**Satellite images with object points:**
========

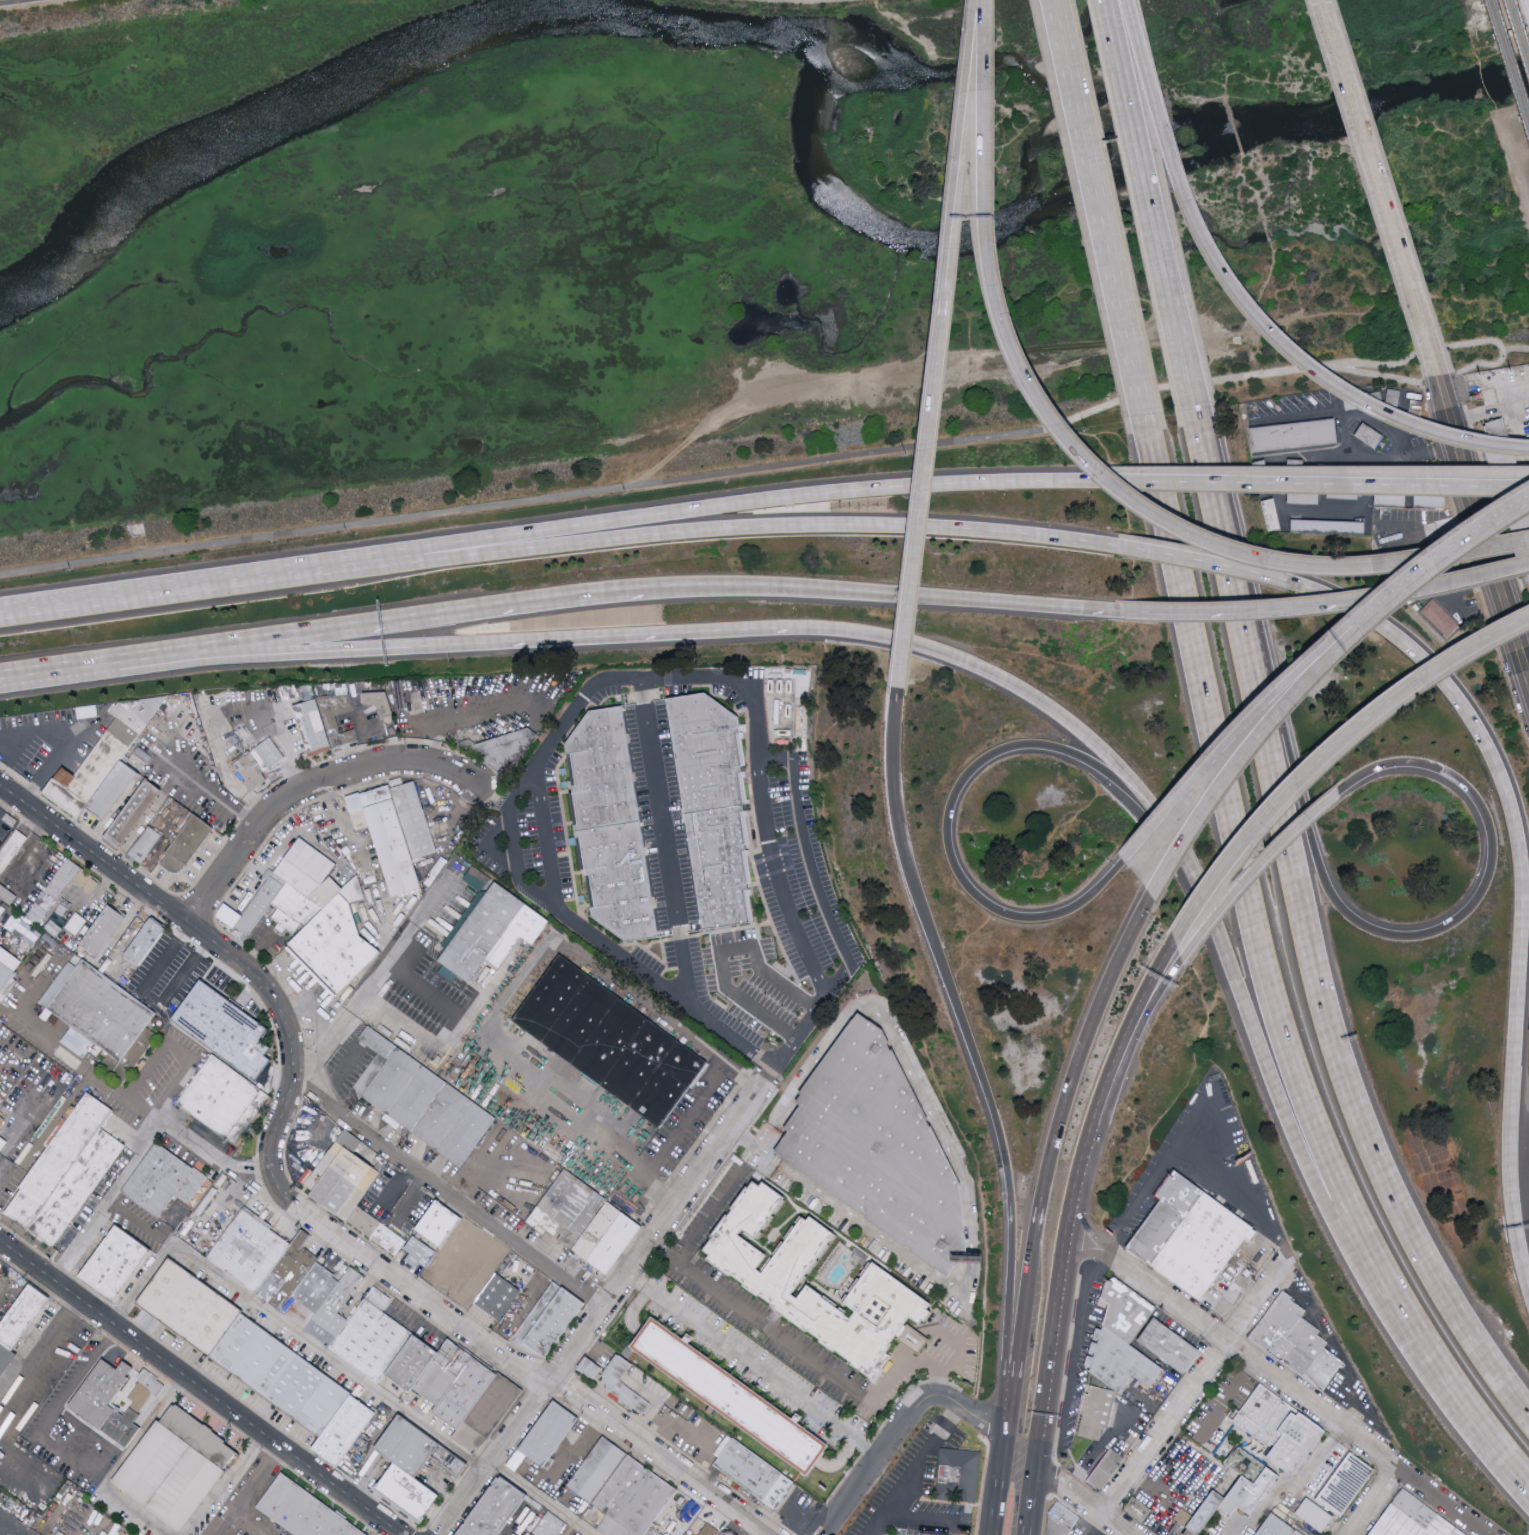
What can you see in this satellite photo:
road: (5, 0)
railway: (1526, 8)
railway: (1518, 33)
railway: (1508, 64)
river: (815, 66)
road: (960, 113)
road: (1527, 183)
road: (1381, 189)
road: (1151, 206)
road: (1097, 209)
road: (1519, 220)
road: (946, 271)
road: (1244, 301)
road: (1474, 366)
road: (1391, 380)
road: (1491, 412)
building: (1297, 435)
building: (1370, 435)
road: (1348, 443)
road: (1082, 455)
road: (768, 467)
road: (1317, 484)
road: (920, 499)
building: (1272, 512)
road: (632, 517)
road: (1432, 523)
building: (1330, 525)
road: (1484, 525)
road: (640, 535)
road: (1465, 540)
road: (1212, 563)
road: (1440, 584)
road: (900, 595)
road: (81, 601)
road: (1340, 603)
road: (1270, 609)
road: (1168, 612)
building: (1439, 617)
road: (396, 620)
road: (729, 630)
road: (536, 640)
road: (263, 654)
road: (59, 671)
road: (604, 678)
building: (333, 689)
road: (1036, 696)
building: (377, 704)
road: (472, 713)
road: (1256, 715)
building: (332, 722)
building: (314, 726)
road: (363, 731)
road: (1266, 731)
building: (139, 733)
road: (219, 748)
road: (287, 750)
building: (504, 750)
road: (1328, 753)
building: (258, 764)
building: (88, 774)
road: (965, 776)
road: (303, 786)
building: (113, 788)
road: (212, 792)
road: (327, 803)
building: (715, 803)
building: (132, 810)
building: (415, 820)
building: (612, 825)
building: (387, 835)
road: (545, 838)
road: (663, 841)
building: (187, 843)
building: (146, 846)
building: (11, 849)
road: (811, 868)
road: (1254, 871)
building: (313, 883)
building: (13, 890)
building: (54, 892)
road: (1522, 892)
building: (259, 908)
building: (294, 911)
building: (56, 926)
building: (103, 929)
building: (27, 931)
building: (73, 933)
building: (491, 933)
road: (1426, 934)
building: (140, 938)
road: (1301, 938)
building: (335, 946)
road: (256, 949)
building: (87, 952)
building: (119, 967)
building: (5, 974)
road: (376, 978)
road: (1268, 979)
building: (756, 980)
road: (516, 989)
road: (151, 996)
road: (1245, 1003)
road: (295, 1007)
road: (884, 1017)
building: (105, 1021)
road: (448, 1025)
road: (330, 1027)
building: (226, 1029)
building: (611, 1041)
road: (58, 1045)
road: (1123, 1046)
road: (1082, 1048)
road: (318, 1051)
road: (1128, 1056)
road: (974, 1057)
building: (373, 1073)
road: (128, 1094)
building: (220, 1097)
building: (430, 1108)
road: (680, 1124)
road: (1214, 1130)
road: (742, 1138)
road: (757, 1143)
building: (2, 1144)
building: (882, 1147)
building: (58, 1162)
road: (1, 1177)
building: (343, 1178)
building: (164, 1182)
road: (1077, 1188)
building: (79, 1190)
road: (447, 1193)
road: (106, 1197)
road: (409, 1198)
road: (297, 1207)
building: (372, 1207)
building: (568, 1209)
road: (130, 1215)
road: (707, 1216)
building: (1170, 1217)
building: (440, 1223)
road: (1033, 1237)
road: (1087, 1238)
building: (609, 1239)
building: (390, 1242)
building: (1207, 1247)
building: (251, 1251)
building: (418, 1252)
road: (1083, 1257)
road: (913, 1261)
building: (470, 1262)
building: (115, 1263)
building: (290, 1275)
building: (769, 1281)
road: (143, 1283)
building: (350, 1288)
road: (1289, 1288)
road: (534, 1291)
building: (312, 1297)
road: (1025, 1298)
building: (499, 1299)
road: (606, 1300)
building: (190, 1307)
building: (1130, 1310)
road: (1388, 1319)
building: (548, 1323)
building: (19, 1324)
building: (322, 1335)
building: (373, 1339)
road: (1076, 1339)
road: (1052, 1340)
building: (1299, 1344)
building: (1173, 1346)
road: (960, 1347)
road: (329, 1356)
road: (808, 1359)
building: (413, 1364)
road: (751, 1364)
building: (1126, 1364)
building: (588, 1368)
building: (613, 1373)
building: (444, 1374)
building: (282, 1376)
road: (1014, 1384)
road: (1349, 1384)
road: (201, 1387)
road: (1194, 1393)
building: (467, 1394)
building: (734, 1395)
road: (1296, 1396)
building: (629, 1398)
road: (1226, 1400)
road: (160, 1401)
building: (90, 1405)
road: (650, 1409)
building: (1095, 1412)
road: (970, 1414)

========

**Assignment:** All records should be output exactly, with the pictures left out.

**Answer area:**
What can you see in this satellite photo:
road: (5, 0)
railway: (1526, 8)
railway: (1518, 33)
railway: (1508, 64)
river: (815, 66)
road: (960, 113)
road: (1527, 183)
road: (1381, 189)
road: (1151, 206)
road: (1097, 209)
road: (1519, 220)
road: (946, 271)
road: (1244, 301)
road: (1474, 366)
road: (1391, 380)
road: (1491, 412)
building: (1297, 435)
building: (1370, 435)
road: (1348, 443)
road: (1082, 455)
road: (768, 467)
road: (1317, 484)
road: (920, 499)
building: (1272, 512)
road: (632, 517)
road: (1432, 523)
building: (1330, 525)
road: (1484, 525)
road: (640, 535)
road: (1465, 540)
road: (1212, 563)
road: (1440, 584)
road: (900, 595)
road: (81, 601)
road: (1340, 603)
road: (1270, 609)
road: (1168, 612)
building: (1439, 617)
road: (396, 620)
road: (729, 630)
road: (536, 640)
road: (263, 654)
road: (59, 671)
road: (604, 678)
building: (333, 689)
road: (1036, 696)
building: (377, 704)
road: (472, 713)
road: (1256, 715)
building: (332, 722)
building: (314, 726)
road: (363, 731)
road: (1266, 731)
building: (139, 733)
road: (219, 748)
road: (287, 750)
building: (504, 750)
road: (1328, 753)
building: (258, 764)
building: (88, 774)
road: (965, 776)
road: (303, 786)
building: (113, 788)
road: (212, 792)
road: (327, 803)
building: (715, 803)
building: (132, 810)
building: (415, 820)
building: (612, 825)
building: (387, 835)
road: (545, 838)
road: (663, 841)
building: (187, 843)
building: (146, 846)
building: (11, 849)
road: (811, 868)
road: (1254, 871)
building: (313, 883)
building: (13, 890)
building: (54, 892)
road: (1522, 892)
building: (259, 908)
building: (294, 911)
building: (56, 926)
building: (103, 929)
building: (27, 931)
building: (73, 933)
building: (491, 933)
road: (1426, 934)
building: (140, 938)
road: (1301, 938)
building: (335, 946)
road: (256, 949)
building: (87, 952)
building: (119, 967)
building: (5, 974)
road: (376, 978)
road: (1268, 979)
building: (756, 980)
road: (516, 989)
road: (151, 996)
road: (1245, 1003)
road: (295, 1007)
road: (884, 1017)
building: (105, 1021)
road: (448, 1025)
road: (330, 1027)
building: (226, 1029)
building: (611, 1041)
road: (58, 1045)
road: (1123, 1046)
road: (1082, 1048)
road: (318, 1051)
road: (1128, 1056)
road: (974, 1057)
building: (373, 1073)
road: (128, 1094)
building: (220, 1097)
building: (430, 1108)
road: (680, 1124)
road: (1214, 1130)
road: (742, 1138)
road: (757, 1143)
building: (2, 1144)
building: (882, 1147)
building: (58, 1162)
road: (1, 1177)
building: (343, 1178)
building: (164, 1182)
road: (1077, 1188)
building: (79, 1190)
road: (447, 1193)
road: (106, 1197)
road: (409, 1198)
road: (297, 1207)
building: (372, 1207)
building: (568, 1209)
road: (130, 1215)
road: (707, 1216)
building: (1170, 1217)
building: (440, 1223)
road: (1033, 1237)
road: (1087, 1238)
building: (609, 1239)
building: (390, 1242)
building: (1207, 1247)
building: (251, 1251)
building: (418, 1252)
road: (1083, 1257)
road: (913, 1261)
building: (470, 1262)
building: (115, 1263)
building: (290, 1275)
building: (769, 1281)
road: (143, 1283)
building: (350, 1288)
road: (1289, 1288)
road: (534, 1291)
building: (312, 1297)
road: (1025, 1298)
building: (499, 1299)
road: (606, 1300)
building: (190, 1307)
building: (1130, 1310)
road: (1388, 1319)
building: (548, 1323)
building: (19, 1324)
building: (322, 1335)
building: (373, 1339)
road: (1076, 1339)
road: (1052, 1340)
building: (1299, 1344)
building: (1173, 1346)
road: (960, 1347)
road: (329, 1356)
road: (808, 1359)
building: (413, 1364)
road: (751, 1364)
building: (1126, 1364)
building: (588, 1368)
building: (613, 1373)
building: (444, 1374)
building: (282, 1376)
road: (1014, 1384)
road: (1349, 1384)
road: (201, 1387)
road: (1194, 1393)
building: (467, 1394)
building: (734, 1395)
road: (1296, 1396)
building: (629, 1398)
road: (1226, 1400)
road: (160, 1401)
building: (90, 1405)
road: (650, 1409)
building: (1095, 1412)
road: (970, 1414)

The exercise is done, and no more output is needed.